> [What you should do]:
In the listing that follows, retype every line from the first through the one containing "245, 630, 368". Pictures are to be left out.

> [Recorded information]:
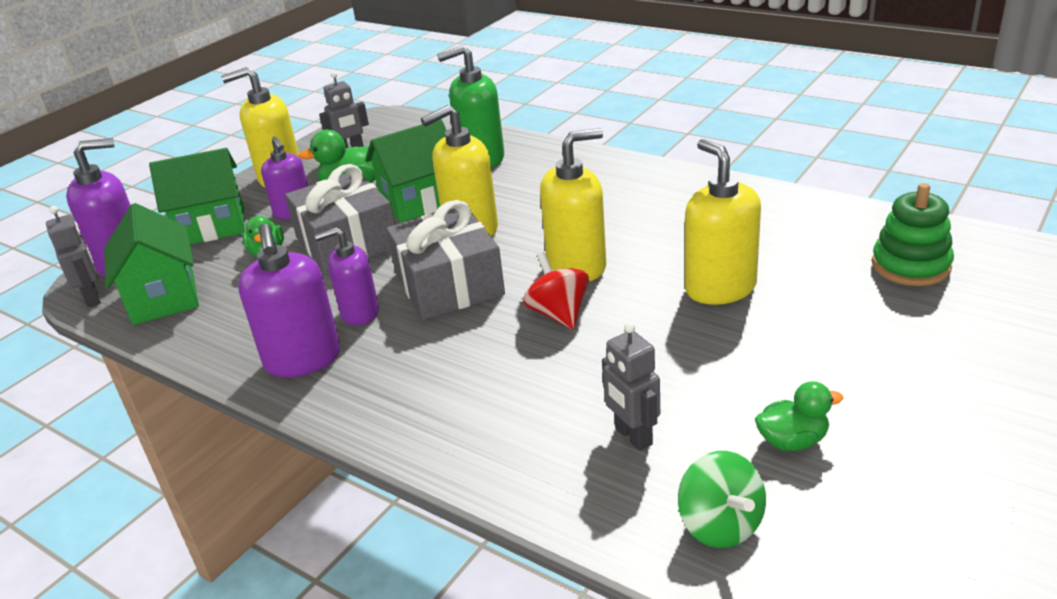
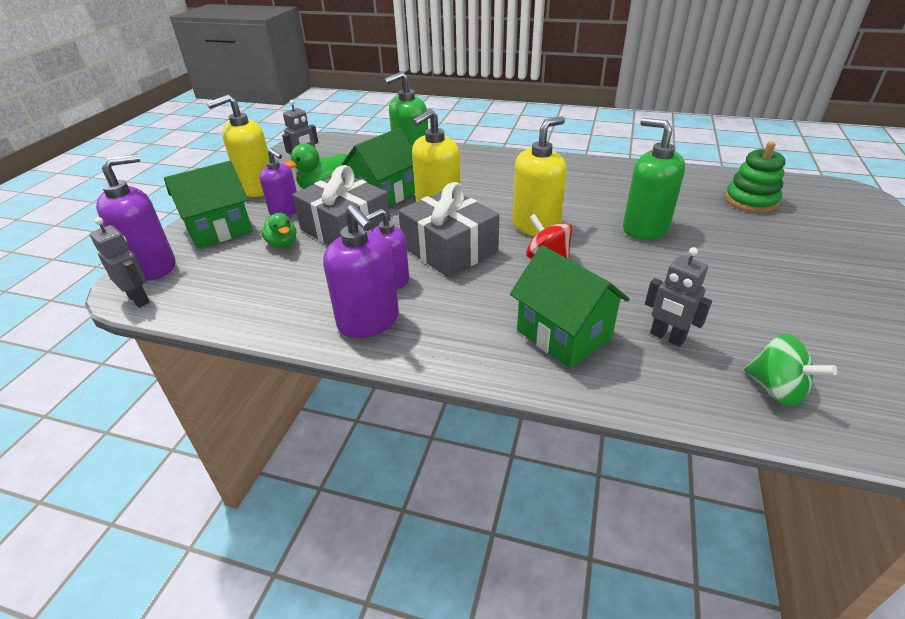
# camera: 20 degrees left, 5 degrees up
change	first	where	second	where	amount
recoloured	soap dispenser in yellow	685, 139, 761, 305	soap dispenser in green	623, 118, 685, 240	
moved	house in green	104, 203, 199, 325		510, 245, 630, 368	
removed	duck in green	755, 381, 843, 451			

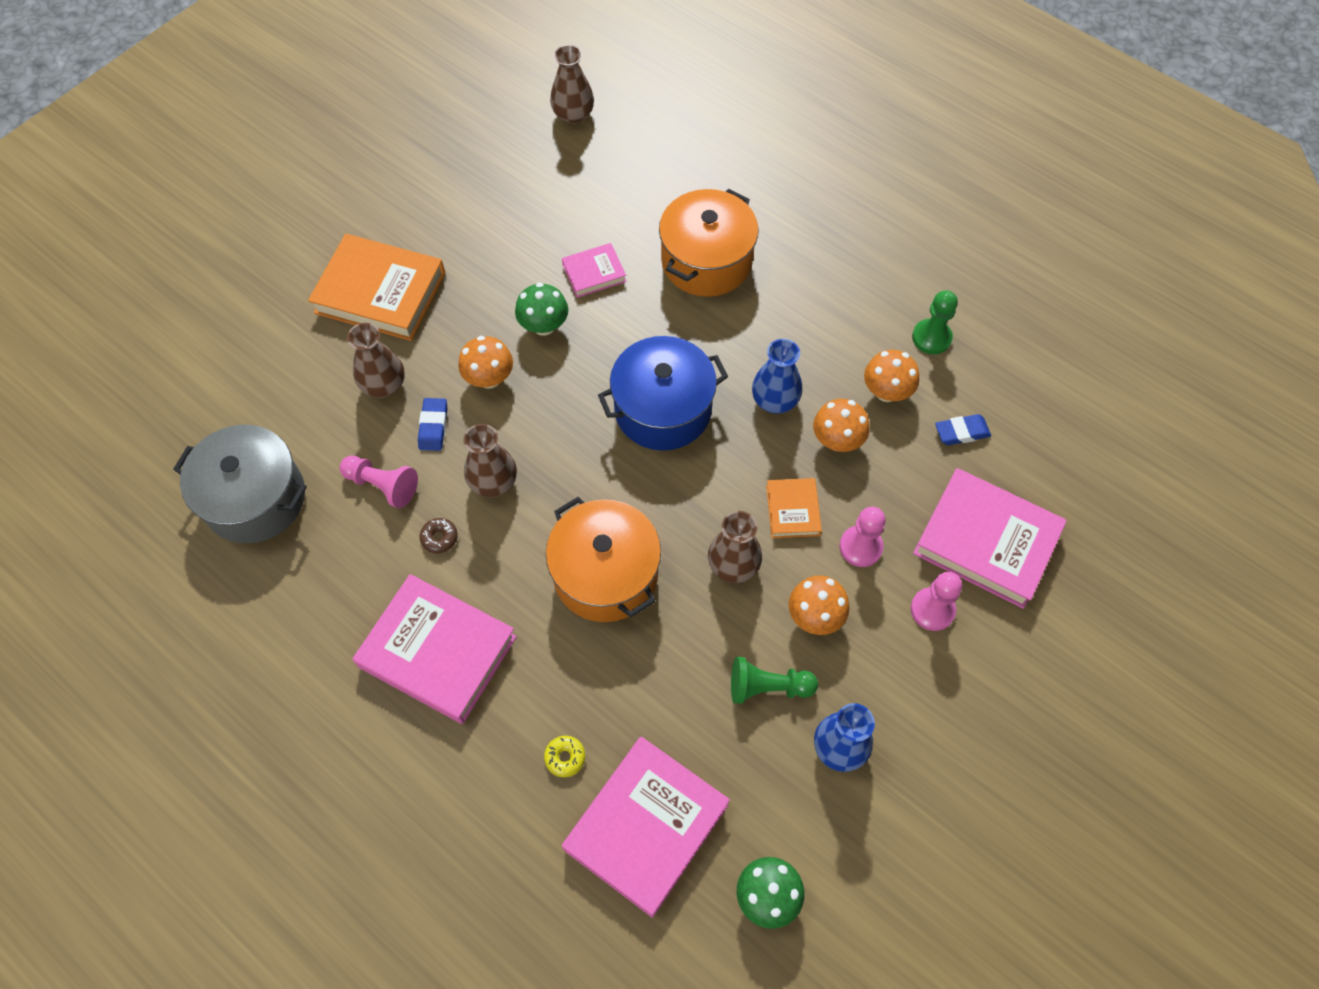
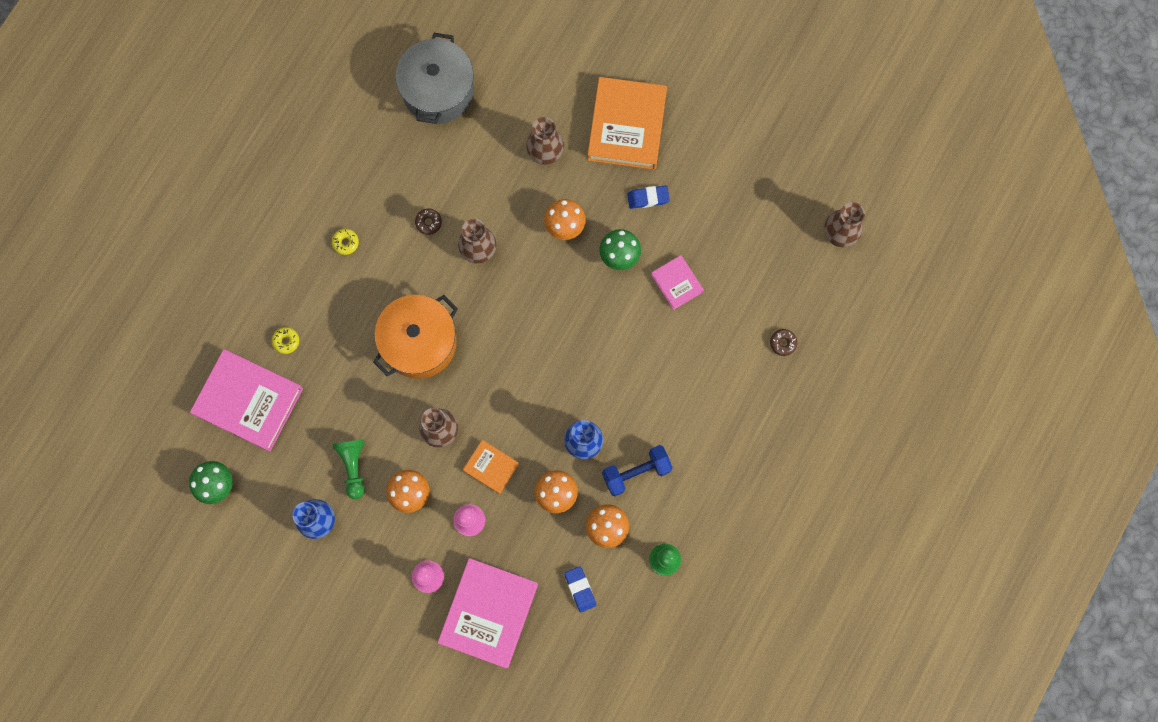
# camera: 80 degrees right, 15 degrees up
change	first	where	second	where	amount
removed	pot in orange	659, 189, 759, 297			
removed	pot in blue	598, 336, 728, 451			
moved	eraser in blue	418, 398, 447, 451		627, 185, 670, 209	
removed	pawn in pink	340, 456, 418, 508			
turned	book in orange	766, 478, 822, 538		463, 440, 519, 494	45 degrees clockwise
replaced	book in pink	353, 574, 517, 724	donut in yellow	332, 229, 359, 255	
added			donut in brown	770, 329, 797, 356	
added			dumbbell in blue	602, 445, 672, 496	

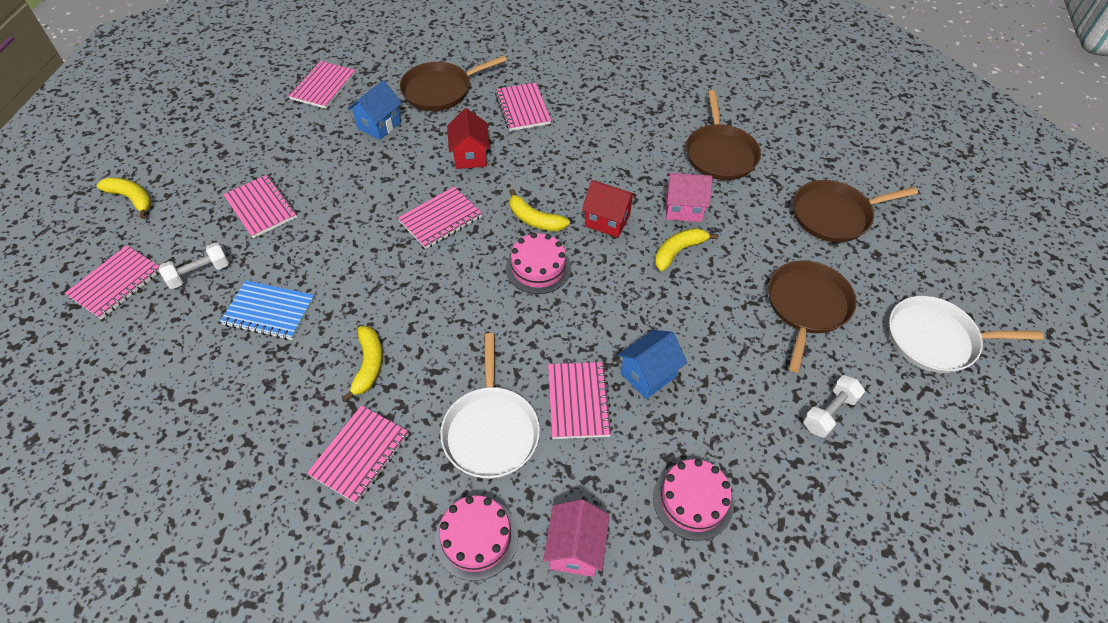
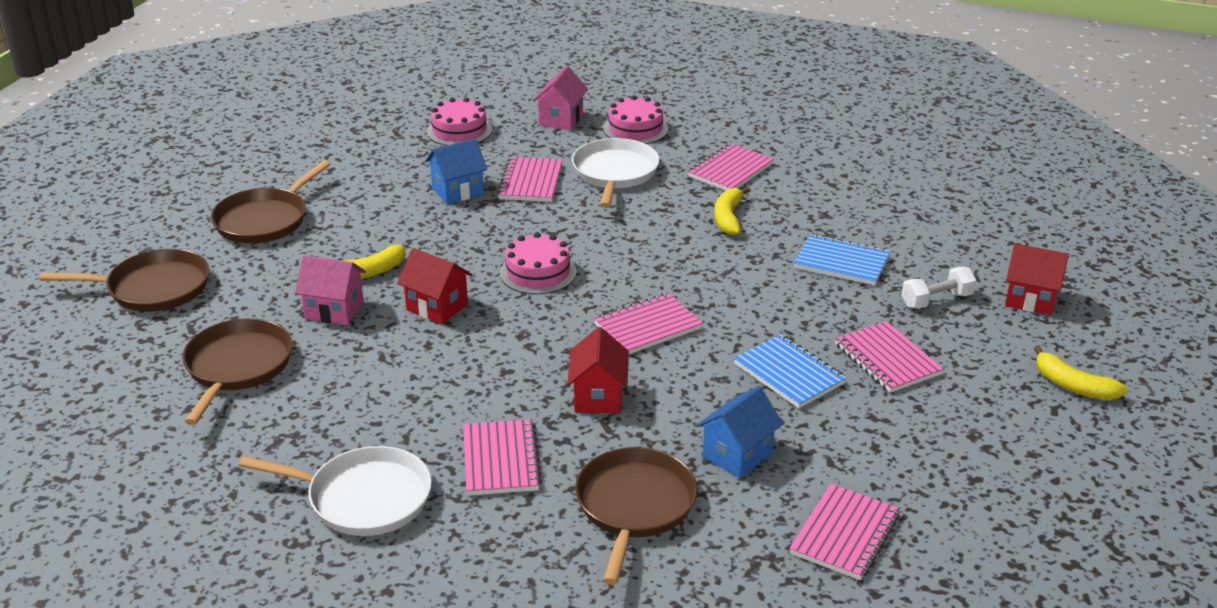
# camera: 170 degrees left, 20 degrees down
change	first	where	second	where	amount
turned	pan in brown	400, 55, 507, 111		575, 447, 698, 585	60 degrees counterclockwise
removed	banana in yellow	510, 189, 570, 231			
replaced	notebook in pink	65, 245, 160, 319	house in red	1005, 244, 1069, 315	
moved	pan in white	889, 296, 1044, 373		238, 446, 432, 536	
removed	dumbbell in white	803, 375, 865, 438			
added			notebook in blue	734, 334, 846, 408	

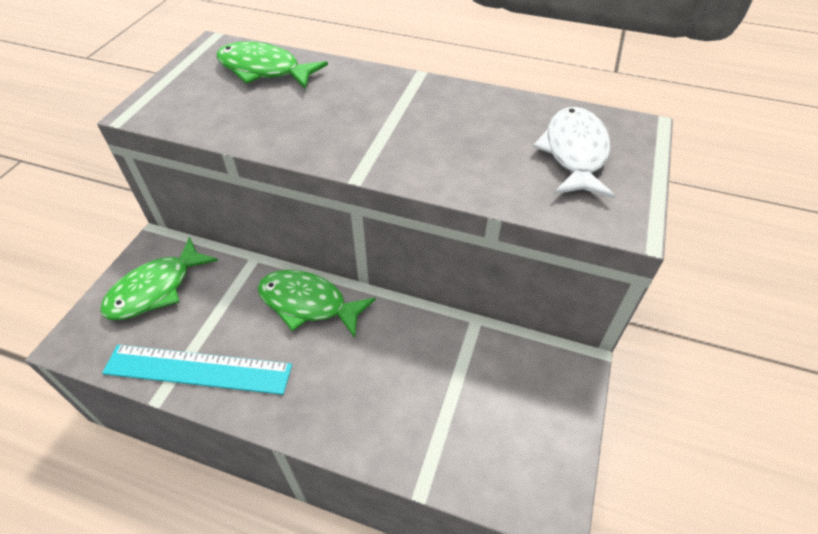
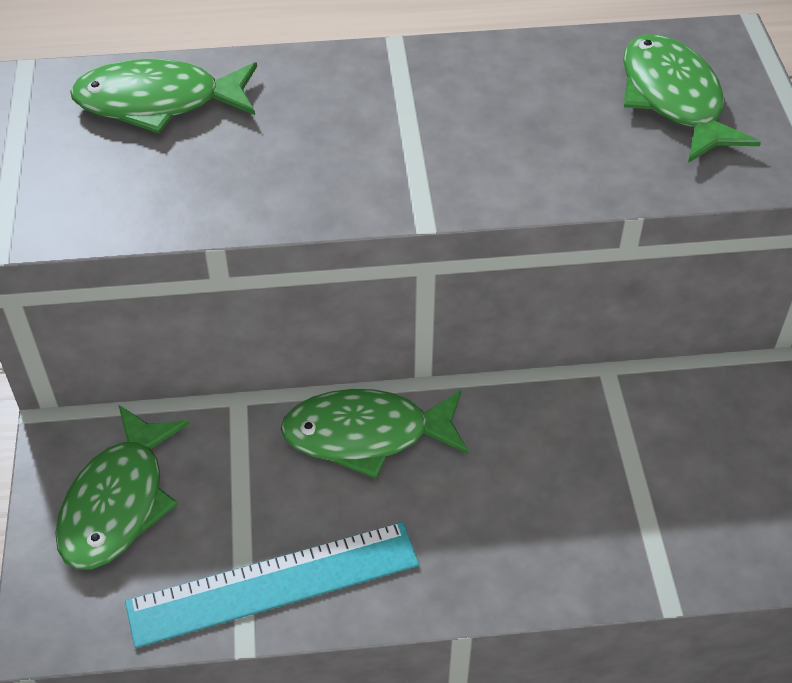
# camera: 25 degrees left, 0 degrees up
change	first	where	second	where	amount
recoloured	fish in white	533, 107, 615, 199	fish in green	623, 34, 761, 163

> [Completed exercise]:
# camera: 20 degrees left, 5 degrees up
change	first	where	second	where	amount
recoloured	soap dispenser in yellow	685, 139, 761, 305	soap dispenser in green	623, 118, 685, 240	
moved	house in green	104, 203, 199, 325		510, 245, 630, 368	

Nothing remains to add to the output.